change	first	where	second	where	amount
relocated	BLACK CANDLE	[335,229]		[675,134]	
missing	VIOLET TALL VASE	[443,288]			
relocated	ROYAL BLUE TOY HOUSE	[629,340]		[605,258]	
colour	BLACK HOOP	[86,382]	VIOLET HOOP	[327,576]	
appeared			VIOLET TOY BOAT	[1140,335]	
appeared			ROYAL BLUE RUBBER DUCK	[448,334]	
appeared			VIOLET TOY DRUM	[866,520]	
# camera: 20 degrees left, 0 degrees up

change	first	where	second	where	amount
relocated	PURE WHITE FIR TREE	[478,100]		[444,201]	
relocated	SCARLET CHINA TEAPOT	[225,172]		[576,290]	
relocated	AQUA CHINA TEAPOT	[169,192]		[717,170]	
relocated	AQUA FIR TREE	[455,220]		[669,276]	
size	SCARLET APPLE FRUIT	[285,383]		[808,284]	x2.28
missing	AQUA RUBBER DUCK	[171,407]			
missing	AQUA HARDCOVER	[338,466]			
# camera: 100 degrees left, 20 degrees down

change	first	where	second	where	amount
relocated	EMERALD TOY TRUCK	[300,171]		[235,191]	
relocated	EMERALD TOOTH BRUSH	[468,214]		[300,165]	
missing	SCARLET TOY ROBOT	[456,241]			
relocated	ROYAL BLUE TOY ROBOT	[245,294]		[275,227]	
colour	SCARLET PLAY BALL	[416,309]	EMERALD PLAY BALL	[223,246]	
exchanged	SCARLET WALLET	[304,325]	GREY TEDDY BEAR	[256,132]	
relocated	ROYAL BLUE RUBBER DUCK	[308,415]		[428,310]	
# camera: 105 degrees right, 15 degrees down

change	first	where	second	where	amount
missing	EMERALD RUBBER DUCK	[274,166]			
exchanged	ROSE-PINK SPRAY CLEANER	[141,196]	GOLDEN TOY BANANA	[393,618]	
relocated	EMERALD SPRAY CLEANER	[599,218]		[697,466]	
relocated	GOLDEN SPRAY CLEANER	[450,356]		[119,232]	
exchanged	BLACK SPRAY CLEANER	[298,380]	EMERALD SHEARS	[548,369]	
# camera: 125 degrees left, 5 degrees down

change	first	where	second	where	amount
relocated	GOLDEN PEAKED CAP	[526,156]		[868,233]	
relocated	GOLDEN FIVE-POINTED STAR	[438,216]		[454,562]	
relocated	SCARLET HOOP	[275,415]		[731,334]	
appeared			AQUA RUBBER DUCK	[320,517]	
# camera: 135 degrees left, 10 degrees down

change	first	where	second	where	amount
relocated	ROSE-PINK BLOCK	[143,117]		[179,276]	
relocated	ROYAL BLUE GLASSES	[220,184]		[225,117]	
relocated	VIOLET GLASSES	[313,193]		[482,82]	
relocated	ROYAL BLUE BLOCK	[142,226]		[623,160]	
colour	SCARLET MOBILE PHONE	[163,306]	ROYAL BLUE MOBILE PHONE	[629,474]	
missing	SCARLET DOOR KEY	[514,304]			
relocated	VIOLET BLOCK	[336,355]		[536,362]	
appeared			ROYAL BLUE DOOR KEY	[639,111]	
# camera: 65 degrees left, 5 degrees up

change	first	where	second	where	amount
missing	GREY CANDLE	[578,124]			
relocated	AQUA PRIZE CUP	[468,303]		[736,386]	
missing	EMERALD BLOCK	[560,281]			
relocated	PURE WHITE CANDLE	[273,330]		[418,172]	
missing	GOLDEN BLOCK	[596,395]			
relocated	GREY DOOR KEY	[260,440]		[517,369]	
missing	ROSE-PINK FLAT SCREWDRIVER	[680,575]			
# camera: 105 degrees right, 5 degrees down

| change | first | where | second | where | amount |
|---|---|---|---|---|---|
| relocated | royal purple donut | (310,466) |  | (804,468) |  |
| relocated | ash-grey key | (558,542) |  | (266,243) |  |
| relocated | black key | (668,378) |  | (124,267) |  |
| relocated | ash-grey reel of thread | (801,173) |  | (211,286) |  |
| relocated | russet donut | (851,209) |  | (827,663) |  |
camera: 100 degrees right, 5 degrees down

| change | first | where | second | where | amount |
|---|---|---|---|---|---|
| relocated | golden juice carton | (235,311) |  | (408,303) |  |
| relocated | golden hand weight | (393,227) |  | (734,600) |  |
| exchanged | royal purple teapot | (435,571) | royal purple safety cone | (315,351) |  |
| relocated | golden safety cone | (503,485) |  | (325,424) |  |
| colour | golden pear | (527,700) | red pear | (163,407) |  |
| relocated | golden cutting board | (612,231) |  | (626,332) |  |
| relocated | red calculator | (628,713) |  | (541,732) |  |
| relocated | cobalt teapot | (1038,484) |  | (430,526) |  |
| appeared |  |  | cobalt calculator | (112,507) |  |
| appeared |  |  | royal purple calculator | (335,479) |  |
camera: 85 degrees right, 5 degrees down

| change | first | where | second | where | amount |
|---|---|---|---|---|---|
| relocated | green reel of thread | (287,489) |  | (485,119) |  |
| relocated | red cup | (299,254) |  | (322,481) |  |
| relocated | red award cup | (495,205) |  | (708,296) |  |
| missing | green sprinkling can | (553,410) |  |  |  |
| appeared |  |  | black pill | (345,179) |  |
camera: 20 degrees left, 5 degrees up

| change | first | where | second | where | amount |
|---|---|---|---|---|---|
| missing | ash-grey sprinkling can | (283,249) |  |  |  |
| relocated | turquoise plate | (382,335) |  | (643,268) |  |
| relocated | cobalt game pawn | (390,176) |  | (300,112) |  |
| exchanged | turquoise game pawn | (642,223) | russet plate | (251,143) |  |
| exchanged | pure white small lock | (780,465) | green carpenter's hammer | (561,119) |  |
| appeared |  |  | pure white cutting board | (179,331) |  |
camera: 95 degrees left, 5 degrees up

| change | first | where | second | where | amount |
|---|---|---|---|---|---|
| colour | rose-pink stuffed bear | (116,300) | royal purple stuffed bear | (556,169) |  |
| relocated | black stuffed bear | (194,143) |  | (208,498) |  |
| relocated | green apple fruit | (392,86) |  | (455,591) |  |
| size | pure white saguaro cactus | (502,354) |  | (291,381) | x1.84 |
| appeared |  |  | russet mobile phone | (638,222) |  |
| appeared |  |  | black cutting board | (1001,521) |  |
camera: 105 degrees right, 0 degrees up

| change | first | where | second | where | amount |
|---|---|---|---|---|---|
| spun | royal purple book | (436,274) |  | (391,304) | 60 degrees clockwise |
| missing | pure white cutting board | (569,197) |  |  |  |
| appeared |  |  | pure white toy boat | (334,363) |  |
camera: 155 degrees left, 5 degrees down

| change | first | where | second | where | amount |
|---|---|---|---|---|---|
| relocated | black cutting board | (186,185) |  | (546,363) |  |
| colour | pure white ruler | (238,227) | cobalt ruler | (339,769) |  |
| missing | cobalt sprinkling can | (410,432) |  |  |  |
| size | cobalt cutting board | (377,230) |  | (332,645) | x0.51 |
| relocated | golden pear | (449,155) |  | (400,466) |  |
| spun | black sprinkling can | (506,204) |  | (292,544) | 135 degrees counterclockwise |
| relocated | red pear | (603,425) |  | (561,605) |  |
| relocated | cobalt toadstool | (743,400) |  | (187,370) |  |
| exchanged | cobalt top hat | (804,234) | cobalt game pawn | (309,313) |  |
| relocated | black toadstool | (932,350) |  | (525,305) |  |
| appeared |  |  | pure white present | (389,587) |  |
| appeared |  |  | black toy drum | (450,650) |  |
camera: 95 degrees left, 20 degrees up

*WORK REQUIRED*:
Scan the data above for the string "donut". Copy every line in which it appears.

*SOLUTION FOR THIS EXERCISE*:
| relocated | royal purple donut | (310,466) |  | (804,468) |  |
| relocated | russet donut | (851,209) |  | (827,663) |  |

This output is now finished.